YOUR OBJECTIVE: Write out, from the entries below, exactly the lines that run between the lines holding "R21: 2.2k (+12V, N6) -> 2.2k (+12V, GND)" and "C6: 22nF (0V, W6) -> 22nF (VS, W6)", inclusive, and stop there.

RECORDS PROVIDED:
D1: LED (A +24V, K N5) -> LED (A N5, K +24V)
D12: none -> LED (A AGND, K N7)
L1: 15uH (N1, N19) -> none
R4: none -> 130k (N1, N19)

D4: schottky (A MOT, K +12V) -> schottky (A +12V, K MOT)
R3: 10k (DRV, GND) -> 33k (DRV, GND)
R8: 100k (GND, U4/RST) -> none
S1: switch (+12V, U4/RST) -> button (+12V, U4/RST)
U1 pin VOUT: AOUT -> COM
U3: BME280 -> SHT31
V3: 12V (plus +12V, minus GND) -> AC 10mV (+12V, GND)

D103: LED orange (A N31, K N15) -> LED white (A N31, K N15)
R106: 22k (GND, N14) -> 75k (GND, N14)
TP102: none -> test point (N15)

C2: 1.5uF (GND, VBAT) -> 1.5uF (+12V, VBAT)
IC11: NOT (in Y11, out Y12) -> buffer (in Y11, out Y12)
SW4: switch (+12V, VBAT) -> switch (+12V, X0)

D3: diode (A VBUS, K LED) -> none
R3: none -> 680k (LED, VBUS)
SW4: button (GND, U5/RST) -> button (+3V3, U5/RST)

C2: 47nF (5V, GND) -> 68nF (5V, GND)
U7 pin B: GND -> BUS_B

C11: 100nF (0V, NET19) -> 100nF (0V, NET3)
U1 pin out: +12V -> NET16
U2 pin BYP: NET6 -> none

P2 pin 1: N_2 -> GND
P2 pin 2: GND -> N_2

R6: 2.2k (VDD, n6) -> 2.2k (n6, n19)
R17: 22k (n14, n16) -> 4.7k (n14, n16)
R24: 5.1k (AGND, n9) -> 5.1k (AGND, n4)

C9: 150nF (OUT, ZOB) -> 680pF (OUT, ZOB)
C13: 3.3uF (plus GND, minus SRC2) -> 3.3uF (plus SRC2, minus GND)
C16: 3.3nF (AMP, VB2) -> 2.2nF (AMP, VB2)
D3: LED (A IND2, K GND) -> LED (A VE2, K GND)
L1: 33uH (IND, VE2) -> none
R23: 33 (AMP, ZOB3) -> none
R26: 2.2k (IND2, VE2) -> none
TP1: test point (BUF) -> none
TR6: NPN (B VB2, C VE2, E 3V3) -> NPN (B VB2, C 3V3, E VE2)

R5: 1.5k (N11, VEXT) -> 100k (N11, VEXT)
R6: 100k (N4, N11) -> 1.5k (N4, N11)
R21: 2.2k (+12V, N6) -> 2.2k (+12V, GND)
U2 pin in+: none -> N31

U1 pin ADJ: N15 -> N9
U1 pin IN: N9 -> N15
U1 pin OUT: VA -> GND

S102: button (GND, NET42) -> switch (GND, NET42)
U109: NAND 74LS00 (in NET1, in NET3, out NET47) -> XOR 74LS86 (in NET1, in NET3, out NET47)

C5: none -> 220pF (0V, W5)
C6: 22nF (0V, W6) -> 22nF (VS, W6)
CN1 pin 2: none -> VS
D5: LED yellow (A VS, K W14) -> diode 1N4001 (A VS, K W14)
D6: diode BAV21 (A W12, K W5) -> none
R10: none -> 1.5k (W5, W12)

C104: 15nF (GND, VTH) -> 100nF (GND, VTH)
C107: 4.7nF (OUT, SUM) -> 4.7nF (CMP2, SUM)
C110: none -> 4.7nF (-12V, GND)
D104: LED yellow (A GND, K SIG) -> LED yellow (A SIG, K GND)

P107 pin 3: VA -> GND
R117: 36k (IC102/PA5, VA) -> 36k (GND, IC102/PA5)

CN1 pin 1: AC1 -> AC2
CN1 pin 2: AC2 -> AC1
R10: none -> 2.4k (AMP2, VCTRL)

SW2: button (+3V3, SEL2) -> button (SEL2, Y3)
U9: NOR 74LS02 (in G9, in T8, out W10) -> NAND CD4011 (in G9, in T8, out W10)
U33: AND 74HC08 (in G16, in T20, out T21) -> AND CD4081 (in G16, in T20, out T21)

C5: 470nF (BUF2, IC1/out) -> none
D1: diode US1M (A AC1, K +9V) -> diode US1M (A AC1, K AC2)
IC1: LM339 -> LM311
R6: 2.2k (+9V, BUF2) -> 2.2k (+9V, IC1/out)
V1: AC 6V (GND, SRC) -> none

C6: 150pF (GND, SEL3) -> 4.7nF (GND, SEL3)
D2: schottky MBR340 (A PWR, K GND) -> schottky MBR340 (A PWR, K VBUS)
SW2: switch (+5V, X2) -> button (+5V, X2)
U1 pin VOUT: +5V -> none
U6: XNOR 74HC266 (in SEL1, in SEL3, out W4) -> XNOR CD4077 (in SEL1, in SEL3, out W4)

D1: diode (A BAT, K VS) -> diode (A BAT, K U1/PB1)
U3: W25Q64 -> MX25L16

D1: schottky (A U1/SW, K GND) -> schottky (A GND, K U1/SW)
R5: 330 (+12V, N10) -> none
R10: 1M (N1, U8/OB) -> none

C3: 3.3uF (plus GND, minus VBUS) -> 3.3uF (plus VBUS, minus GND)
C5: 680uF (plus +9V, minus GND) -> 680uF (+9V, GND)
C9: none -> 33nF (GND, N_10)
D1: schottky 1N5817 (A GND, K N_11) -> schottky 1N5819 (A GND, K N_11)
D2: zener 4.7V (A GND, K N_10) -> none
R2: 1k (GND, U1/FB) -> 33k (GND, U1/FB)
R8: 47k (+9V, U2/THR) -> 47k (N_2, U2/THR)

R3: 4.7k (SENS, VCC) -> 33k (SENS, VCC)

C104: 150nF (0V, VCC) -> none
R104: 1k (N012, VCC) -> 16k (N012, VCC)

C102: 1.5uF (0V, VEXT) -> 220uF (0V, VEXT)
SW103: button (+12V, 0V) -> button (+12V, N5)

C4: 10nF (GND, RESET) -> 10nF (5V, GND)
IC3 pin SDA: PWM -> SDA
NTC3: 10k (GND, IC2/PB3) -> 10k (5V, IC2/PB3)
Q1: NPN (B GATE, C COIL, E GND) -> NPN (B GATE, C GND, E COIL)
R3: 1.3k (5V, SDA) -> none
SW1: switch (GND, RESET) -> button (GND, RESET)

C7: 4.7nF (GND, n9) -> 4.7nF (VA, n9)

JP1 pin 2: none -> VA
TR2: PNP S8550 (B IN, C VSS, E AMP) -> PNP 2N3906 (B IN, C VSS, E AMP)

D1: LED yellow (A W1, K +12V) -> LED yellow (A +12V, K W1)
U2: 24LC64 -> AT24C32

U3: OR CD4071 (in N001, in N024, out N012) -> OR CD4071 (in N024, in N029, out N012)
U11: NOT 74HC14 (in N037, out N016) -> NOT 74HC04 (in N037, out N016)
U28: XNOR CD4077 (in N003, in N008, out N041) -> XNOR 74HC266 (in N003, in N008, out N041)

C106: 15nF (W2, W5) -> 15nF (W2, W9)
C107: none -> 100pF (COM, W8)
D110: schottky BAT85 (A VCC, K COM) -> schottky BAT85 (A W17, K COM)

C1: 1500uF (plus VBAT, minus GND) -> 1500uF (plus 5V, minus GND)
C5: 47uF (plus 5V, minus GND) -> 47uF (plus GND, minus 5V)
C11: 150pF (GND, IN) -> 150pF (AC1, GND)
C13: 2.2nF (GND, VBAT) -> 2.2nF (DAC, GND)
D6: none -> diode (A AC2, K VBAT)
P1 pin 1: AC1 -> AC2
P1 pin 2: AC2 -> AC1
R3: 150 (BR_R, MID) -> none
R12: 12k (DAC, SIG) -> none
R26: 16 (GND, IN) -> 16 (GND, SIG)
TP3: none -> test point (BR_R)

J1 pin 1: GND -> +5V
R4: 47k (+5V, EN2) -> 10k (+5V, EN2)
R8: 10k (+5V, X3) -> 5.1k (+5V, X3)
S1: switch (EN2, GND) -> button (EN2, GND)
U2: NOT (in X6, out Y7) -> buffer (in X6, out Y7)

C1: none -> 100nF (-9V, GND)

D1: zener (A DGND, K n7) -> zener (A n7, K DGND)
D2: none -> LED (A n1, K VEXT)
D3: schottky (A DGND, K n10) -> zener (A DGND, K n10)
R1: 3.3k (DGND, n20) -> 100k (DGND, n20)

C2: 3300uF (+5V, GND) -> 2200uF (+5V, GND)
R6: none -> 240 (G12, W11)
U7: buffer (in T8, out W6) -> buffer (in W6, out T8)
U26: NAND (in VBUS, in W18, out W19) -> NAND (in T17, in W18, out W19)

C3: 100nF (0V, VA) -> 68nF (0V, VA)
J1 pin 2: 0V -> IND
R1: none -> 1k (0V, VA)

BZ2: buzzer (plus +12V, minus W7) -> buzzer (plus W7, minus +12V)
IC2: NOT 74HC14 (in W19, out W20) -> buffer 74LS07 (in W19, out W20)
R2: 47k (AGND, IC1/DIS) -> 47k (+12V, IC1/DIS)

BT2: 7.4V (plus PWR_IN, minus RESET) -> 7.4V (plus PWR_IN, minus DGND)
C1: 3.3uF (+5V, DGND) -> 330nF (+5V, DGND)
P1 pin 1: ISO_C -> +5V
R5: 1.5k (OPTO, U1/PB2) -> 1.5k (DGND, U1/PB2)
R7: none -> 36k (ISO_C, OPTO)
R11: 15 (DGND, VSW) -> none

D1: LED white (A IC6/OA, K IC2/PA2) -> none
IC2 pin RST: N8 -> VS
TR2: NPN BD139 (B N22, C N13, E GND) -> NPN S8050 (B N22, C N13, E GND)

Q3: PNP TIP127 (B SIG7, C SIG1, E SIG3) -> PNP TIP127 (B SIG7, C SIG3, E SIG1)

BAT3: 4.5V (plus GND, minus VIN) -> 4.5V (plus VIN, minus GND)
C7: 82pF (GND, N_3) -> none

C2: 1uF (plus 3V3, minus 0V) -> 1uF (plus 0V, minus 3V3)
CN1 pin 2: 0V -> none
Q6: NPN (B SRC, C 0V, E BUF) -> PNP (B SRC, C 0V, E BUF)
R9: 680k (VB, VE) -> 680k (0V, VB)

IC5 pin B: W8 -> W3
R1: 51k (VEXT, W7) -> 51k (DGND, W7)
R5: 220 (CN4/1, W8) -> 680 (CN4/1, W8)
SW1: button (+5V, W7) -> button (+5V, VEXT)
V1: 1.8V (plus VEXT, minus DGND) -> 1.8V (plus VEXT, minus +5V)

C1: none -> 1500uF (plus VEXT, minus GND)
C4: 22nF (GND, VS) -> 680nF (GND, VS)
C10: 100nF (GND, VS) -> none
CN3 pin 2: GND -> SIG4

WRITTEN ANSWER:
R21: 2.2k (+12V, N6) -> 2.2k (+12V, GND)
U2 pin in+: none -> N31

U1 pin ADJ: N15 -> N9
U1 pin IN: N9 -> N15
U1 pin OUT: VA -> GND

S102: button (GND, NET42) -> switch (GND, NET42)
U109: NAND 74LS00 (in NET1, in NET3, out NET47) -> XOR 74LS86 (in NET1, in NET3, out NET47)

C5: none -> 220pF (0V, W5)
C6: 22nF (0V, W6) -> 22nF (VS, W6)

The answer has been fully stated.